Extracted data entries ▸
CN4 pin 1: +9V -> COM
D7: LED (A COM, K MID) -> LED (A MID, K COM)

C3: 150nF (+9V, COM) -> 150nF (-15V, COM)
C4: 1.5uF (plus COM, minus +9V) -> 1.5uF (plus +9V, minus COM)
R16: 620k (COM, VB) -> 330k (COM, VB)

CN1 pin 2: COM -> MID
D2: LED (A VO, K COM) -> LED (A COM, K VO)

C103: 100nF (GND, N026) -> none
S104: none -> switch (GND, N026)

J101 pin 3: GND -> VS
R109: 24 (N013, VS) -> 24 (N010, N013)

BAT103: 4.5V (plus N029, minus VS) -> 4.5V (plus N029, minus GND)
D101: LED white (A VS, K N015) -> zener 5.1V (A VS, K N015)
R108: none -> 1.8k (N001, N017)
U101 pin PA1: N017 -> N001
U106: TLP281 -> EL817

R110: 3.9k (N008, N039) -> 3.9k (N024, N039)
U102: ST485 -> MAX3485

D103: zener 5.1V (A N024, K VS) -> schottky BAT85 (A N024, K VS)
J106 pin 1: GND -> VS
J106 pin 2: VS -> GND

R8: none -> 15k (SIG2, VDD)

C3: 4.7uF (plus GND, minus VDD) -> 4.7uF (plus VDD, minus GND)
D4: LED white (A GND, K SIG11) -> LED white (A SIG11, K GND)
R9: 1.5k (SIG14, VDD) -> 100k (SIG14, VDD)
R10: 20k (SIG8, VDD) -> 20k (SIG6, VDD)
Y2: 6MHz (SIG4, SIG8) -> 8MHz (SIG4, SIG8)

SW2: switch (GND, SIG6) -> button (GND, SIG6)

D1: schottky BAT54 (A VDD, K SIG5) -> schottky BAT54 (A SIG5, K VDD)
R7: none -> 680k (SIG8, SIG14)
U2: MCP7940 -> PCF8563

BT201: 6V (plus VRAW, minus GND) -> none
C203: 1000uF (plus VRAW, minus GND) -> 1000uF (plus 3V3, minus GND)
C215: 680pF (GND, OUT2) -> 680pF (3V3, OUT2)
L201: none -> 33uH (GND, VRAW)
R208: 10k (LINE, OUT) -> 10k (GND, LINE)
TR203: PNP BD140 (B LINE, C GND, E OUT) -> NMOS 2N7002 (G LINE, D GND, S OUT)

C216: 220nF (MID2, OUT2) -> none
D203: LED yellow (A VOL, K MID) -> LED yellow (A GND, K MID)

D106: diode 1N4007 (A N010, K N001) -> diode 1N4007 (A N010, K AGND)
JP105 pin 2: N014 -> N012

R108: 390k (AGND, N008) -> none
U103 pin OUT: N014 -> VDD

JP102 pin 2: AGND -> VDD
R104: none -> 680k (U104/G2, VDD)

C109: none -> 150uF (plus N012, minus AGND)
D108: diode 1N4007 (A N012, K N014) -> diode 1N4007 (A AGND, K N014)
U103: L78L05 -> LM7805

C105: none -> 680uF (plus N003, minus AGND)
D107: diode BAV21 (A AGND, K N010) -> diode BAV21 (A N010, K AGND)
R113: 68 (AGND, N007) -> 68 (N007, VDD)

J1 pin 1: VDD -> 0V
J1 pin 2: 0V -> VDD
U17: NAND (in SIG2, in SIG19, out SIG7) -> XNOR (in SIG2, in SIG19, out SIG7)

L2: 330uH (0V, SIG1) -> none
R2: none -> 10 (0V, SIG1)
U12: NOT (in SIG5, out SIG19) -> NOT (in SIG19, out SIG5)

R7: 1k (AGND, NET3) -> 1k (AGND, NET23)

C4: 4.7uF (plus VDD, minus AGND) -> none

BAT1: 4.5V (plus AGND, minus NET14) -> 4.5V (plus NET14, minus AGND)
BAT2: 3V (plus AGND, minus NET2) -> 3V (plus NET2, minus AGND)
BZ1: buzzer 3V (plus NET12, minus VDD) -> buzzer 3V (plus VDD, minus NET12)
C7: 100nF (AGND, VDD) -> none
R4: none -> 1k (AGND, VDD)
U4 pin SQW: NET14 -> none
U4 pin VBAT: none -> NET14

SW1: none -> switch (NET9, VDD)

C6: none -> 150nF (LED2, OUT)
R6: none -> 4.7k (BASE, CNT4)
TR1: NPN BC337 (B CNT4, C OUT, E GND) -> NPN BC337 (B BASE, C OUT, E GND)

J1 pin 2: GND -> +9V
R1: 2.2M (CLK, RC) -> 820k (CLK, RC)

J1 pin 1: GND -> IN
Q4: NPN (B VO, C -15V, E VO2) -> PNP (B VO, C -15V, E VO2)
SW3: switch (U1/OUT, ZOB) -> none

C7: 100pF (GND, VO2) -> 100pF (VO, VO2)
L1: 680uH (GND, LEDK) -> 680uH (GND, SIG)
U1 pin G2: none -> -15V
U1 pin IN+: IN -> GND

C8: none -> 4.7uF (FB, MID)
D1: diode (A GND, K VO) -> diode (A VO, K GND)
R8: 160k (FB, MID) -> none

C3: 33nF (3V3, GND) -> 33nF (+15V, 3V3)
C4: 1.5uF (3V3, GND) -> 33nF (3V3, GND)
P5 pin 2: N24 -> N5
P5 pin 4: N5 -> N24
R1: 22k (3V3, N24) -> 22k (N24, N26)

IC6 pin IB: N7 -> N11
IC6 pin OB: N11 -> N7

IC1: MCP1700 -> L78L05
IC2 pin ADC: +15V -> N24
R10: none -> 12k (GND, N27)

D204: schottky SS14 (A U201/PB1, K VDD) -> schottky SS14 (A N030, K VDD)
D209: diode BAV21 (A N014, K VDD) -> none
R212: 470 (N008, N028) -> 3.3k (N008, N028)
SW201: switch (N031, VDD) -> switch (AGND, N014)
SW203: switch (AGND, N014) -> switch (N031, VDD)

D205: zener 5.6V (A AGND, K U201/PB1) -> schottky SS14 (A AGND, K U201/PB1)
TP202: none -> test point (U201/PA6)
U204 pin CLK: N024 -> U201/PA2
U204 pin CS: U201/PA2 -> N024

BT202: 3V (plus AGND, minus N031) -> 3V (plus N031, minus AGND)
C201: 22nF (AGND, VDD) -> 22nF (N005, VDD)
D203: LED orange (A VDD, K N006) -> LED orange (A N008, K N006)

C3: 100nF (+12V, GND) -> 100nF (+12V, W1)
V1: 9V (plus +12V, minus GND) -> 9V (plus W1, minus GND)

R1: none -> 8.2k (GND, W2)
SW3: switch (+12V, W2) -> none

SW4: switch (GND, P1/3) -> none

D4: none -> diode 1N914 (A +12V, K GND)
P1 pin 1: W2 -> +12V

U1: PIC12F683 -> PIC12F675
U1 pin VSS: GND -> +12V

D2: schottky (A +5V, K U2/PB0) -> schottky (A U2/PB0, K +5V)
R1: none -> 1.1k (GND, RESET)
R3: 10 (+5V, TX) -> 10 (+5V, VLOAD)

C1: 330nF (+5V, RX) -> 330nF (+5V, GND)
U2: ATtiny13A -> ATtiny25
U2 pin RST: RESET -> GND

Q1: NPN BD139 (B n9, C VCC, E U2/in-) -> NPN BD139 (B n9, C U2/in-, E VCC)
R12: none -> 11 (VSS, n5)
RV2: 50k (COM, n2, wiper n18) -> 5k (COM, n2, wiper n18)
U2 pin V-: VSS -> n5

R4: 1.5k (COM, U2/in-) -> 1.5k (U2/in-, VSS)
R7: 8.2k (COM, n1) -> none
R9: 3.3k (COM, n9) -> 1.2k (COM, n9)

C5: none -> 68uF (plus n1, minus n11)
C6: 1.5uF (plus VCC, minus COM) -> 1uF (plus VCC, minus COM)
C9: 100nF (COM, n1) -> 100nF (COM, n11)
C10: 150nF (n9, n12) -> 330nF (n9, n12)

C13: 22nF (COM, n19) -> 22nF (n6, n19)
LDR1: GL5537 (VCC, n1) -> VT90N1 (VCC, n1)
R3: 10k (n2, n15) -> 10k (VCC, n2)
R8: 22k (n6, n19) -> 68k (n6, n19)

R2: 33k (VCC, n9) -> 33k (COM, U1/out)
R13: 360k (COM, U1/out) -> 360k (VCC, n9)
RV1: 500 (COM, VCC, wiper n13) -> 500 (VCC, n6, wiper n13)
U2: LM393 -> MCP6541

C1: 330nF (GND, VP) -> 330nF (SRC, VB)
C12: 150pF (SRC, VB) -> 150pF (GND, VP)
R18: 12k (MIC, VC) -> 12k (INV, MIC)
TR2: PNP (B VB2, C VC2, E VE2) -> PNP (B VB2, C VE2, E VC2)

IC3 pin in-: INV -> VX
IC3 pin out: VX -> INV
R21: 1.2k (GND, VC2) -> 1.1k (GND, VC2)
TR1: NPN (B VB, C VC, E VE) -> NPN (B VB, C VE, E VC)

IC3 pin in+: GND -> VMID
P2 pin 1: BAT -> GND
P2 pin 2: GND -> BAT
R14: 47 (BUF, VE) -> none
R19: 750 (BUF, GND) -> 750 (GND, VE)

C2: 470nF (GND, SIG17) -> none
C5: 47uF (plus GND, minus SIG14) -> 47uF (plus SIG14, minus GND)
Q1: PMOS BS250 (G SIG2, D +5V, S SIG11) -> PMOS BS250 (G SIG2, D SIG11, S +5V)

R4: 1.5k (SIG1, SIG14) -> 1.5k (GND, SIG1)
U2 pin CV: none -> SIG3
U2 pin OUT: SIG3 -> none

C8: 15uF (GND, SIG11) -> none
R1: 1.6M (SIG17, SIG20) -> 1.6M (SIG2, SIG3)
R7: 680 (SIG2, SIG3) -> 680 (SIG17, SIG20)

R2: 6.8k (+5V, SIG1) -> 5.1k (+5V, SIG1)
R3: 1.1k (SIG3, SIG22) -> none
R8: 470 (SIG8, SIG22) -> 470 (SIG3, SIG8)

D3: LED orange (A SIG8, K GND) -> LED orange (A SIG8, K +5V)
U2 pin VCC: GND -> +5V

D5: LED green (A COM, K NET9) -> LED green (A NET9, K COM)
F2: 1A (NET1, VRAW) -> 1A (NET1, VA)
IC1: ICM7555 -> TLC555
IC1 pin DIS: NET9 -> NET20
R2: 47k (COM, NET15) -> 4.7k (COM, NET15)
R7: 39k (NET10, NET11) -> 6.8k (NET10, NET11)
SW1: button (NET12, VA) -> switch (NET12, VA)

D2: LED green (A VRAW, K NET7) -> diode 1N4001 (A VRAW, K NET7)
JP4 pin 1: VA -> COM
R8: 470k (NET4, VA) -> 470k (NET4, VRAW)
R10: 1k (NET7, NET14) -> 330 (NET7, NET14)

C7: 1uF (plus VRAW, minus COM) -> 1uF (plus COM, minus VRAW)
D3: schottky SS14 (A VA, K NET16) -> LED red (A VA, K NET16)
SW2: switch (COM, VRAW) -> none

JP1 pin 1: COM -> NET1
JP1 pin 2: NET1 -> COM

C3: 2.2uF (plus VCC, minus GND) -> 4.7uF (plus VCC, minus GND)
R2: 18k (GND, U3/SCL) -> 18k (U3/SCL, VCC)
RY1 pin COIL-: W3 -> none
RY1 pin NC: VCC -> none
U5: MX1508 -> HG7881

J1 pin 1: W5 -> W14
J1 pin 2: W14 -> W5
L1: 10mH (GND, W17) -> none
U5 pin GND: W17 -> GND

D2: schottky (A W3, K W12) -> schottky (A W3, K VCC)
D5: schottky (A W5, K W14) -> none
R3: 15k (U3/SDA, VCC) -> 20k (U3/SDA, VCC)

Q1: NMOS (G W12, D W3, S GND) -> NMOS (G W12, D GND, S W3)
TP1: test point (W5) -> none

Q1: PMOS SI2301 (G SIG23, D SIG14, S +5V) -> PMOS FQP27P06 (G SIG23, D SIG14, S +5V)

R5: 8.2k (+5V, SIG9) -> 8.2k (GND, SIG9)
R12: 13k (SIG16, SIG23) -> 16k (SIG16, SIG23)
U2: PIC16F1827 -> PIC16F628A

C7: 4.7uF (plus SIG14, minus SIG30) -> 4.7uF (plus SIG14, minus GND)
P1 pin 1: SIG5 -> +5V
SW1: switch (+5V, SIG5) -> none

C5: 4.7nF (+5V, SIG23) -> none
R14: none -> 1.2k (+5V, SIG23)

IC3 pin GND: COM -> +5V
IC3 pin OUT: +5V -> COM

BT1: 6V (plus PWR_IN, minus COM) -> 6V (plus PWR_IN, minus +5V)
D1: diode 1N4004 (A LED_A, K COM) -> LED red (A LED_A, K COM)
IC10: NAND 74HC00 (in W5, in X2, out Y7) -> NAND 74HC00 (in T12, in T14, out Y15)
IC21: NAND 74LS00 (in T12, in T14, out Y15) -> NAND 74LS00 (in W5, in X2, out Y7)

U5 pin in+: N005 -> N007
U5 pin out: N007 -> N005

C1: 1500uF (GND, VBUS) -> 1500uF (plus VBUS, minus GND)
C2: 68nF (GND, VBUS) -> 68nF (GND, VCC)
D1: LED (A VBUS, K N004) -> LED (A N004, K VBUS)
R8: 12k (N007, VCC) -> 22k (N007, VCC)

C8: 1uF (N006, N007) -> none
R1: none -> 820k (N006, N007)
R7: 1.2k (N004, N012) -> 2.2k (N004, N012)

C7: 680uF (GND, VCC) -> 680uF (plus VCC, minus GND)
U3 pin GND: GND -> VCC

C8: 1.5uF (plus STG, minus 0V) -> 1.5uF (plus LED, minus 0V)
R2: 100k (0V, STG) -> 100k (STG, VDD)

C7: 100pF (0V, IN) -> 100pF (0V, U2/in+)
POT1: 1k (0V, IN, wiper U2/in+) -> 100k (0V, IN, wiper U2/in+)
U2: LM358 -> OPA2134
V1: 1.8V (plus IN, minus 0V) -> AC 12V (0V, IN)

What needs to be done ▸ Among the entries above, the line containing "D1: diode (A", the line containing "SW201: switch (N031, VDD)", and all lines between them are to be restated word for word; nothing else belongs in the reply.

Solution to this task ▸
D1: diode (A GND, K VO) -> diode (A VO, K GND)
R8: 160k (FB, MID) -> none

C3: 33nF (3V3, GND) -> 33nF (+15V, 3V3)
C4: 1.5uF (3V3, GND) -> 33nF (3V3, GND)
P5 pin 2: N24 -> N5
P5 pin 4: N5 -> N24
R1: 22k (3V3, N24) -> 22k (N24, N26)

IC6 pin IB: N7 -> N11
IC6 pin OB: N11 -> N7

IC1: MCP1700 -> L78L05
IC2 pin ADC: +15V -> N24
R10: none -> 12k (GND, N27)

D204: schottky SS14 (A U201/PB1, K VDD) -> schottky SS14 (A N030, K VDD)
D209: diode BAV21 (A N014, K VDD) -> none
R212: 470 (N008, N028) -> 3.3k (N008, N028)
SW201: switch (N031, VDD) -> switch (AGND, N014)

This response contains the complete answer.